▶ **HOW TO COMPLETE THIS TASK**
Everything in the listing below should be repeated exactly, apart from the pictures.

--- INPUT RECORDS Enclosed Below ---

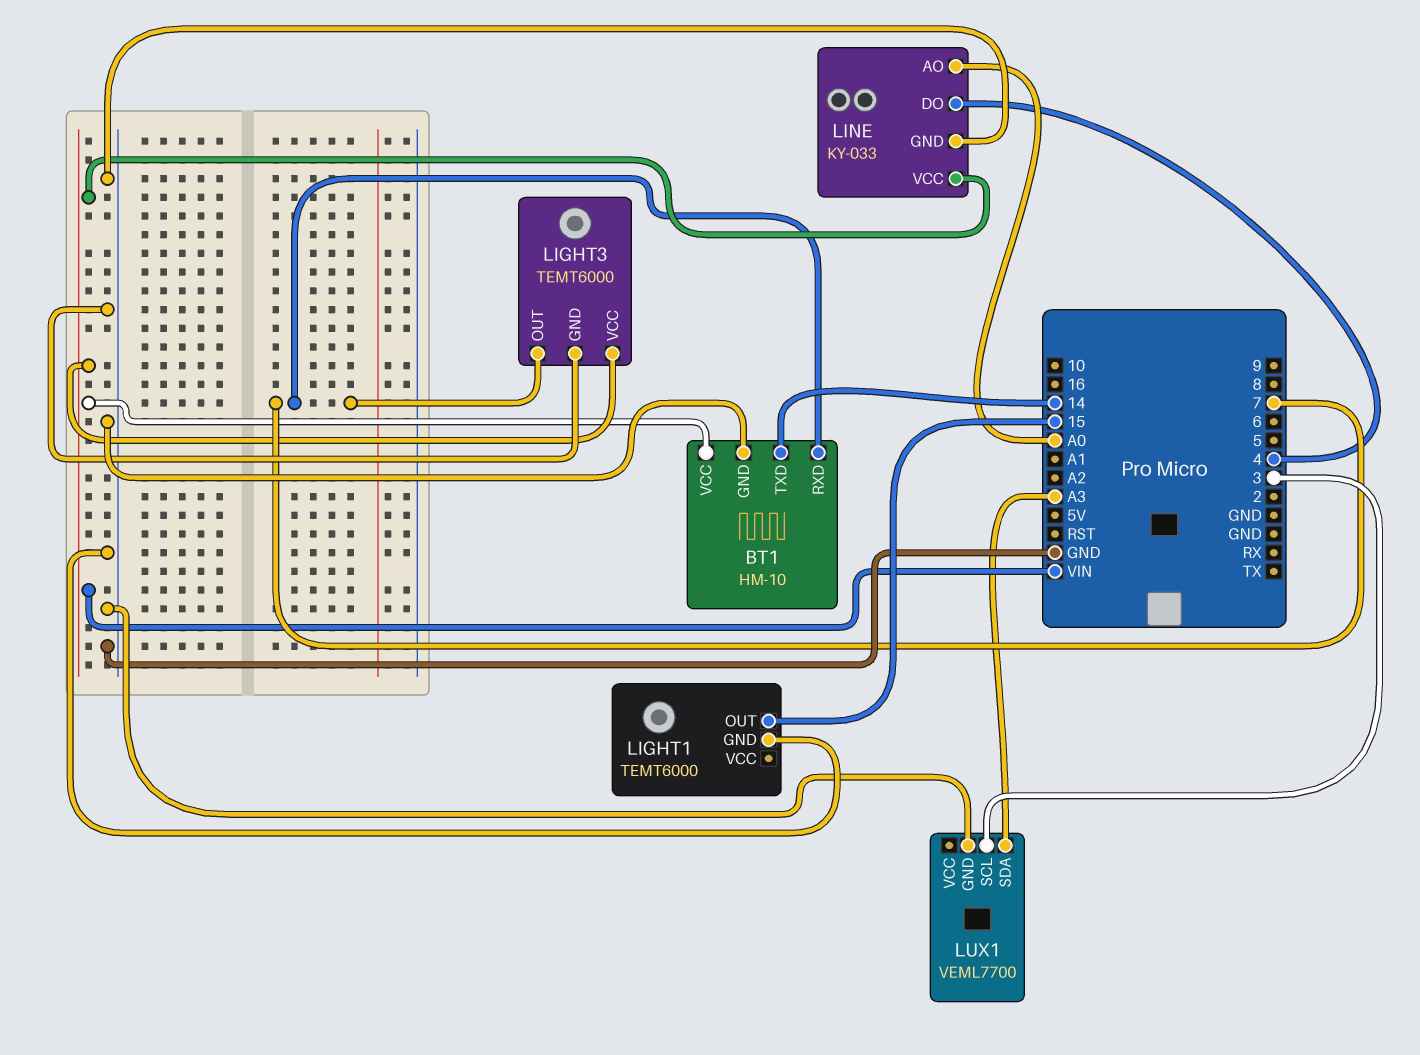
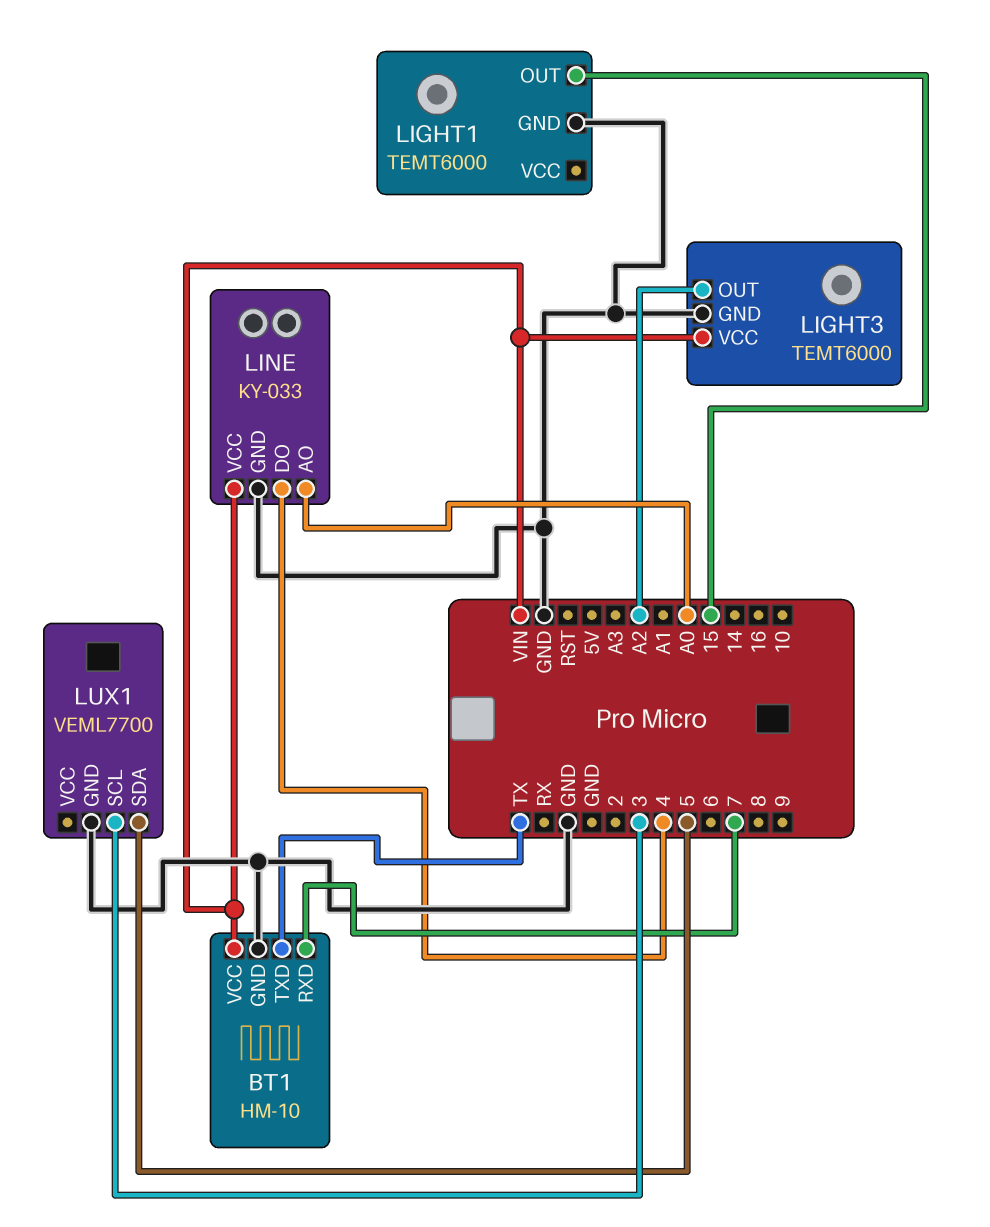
BT1 pin TXD: 14 -> TX
LIGHT3 pin OUT: 7 -> A2
LUX1 pin SDA: A3 -> 5

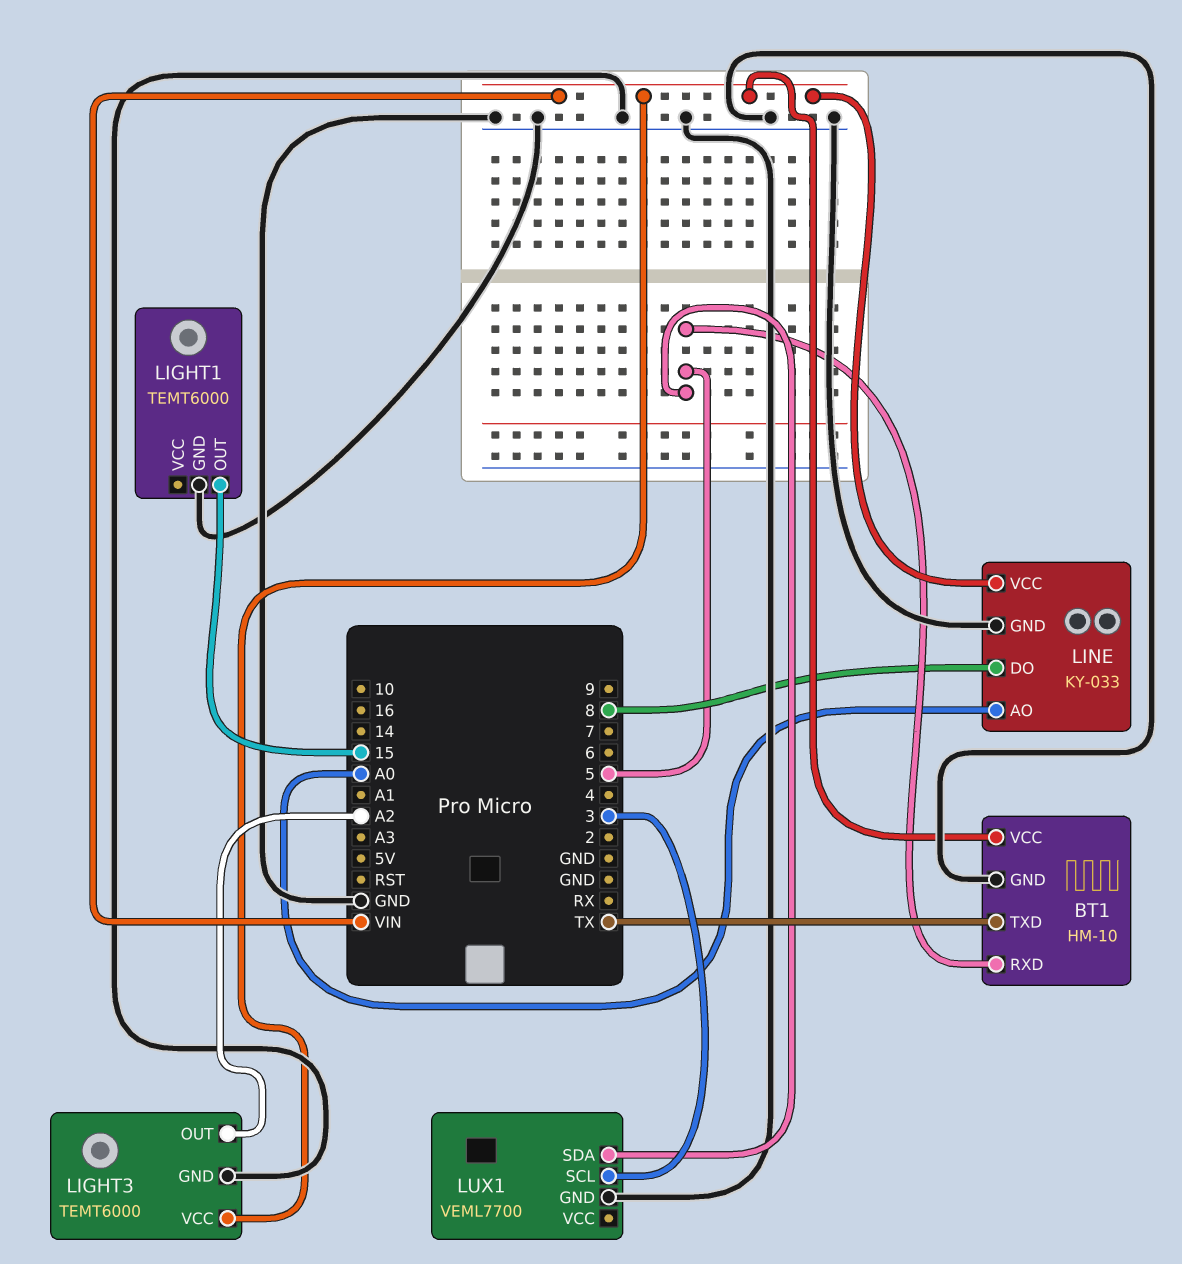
BT1 pin RXD: 7 -> 5
LINE pin DO: 4 -> 8

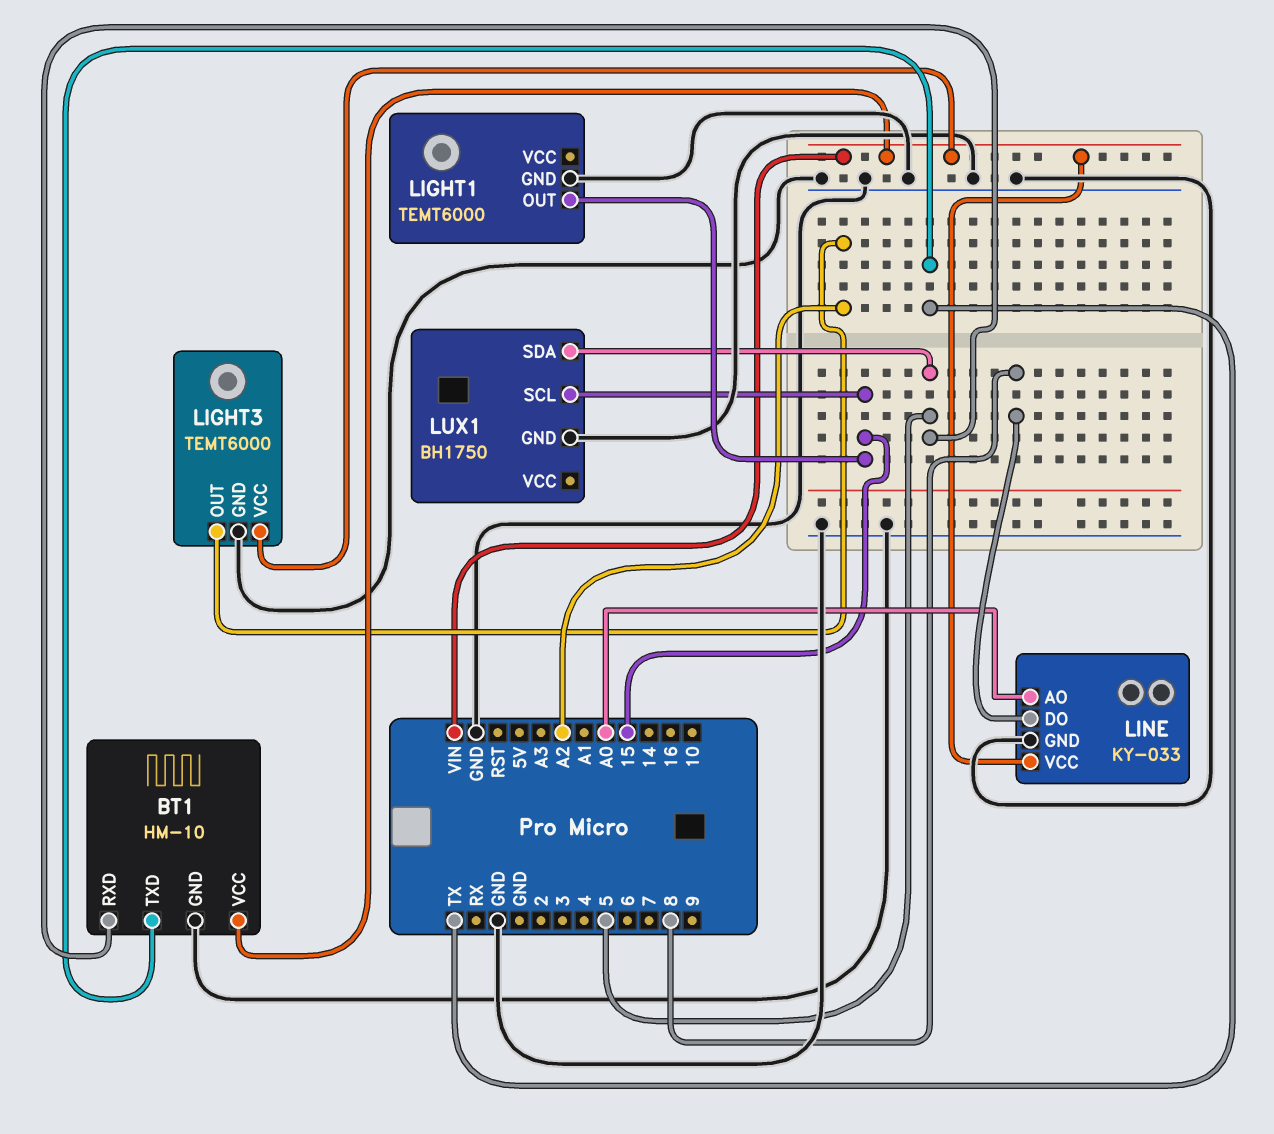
LUX1: VEML7700 -> BH1750
LUX1 pin SCL: 3 -> 15

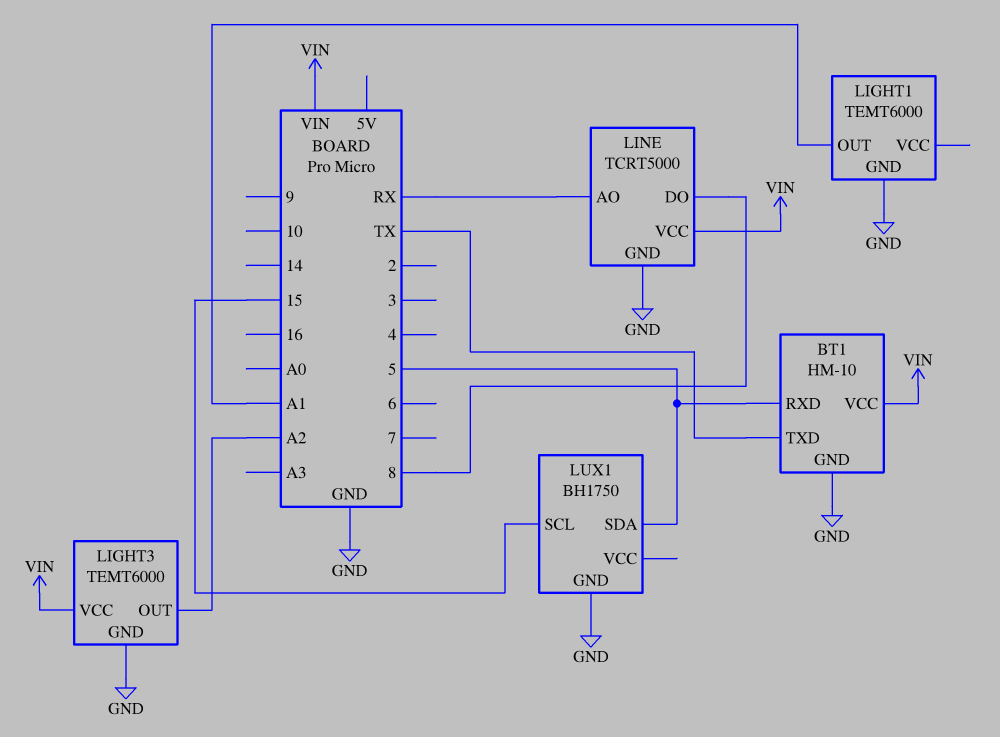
LIGHT1 pin OUT: 15 -> A1
LINE: KY-033 -> TCRT5000
LINE pin AO: A0 -> RX

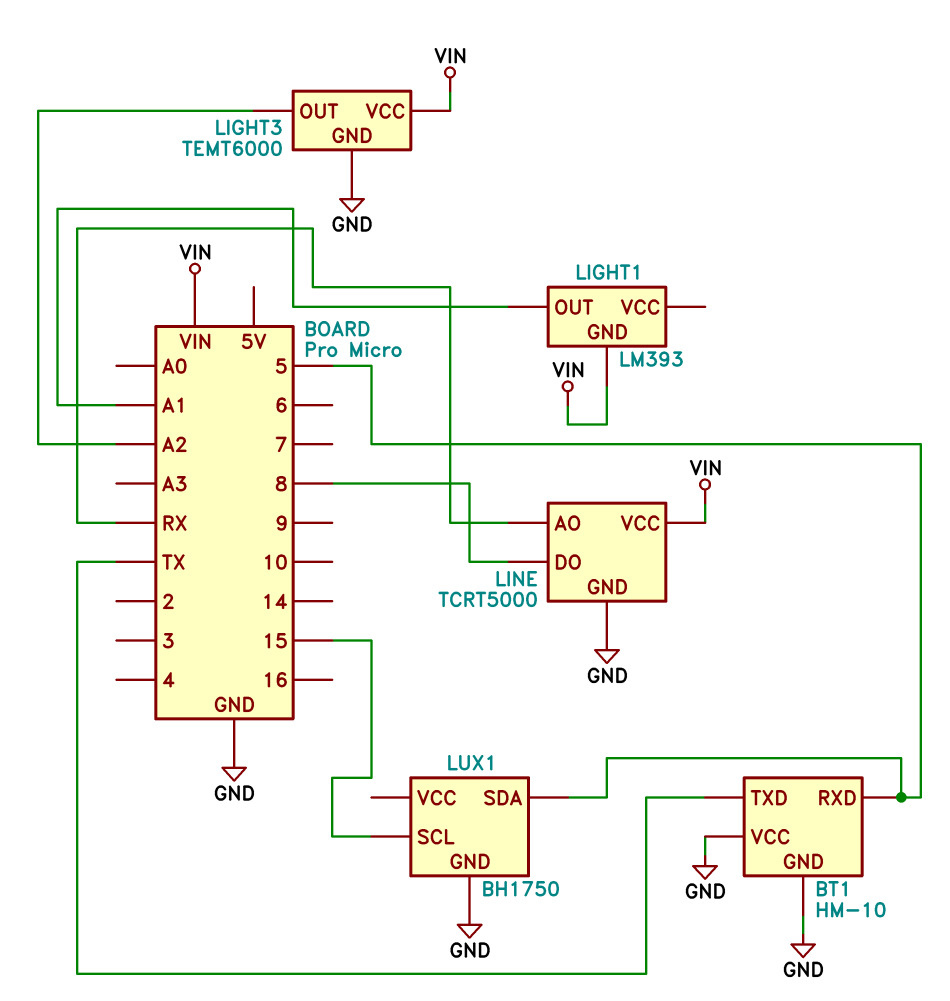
BT1 pin VCC: VIN -> GND
LIGHT1: TEMT6000 -> LM393
LIGHT1 pin GND: GND -> VIN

--- End of Enclosed INPUT RECORDS ---

▶ **SOLUTION FOR THIS PROBLEM**
BT1 pin TXD: 14 -> TX
LIGHT3 pin OUT: 7 -> A2
LUX1 pin SDA: A3 -> 5

BT1 pin RXD: 7 -> 5
LINE pin DO: 4 -> 8

LUX1: VEML7700 -> BH1750
LUX1 pin SCL: 3 -> 15

LIGHT1 pin OUT: 15 -> A1
LINE: KY-033 -> TCRT5000
LINE pin AO: A0 -> RX

BT1 pin VCC: VIN -> GND
LIGHT1: TEMT6000 -> LM393
LIGHT1 pin GND: GND -> VIN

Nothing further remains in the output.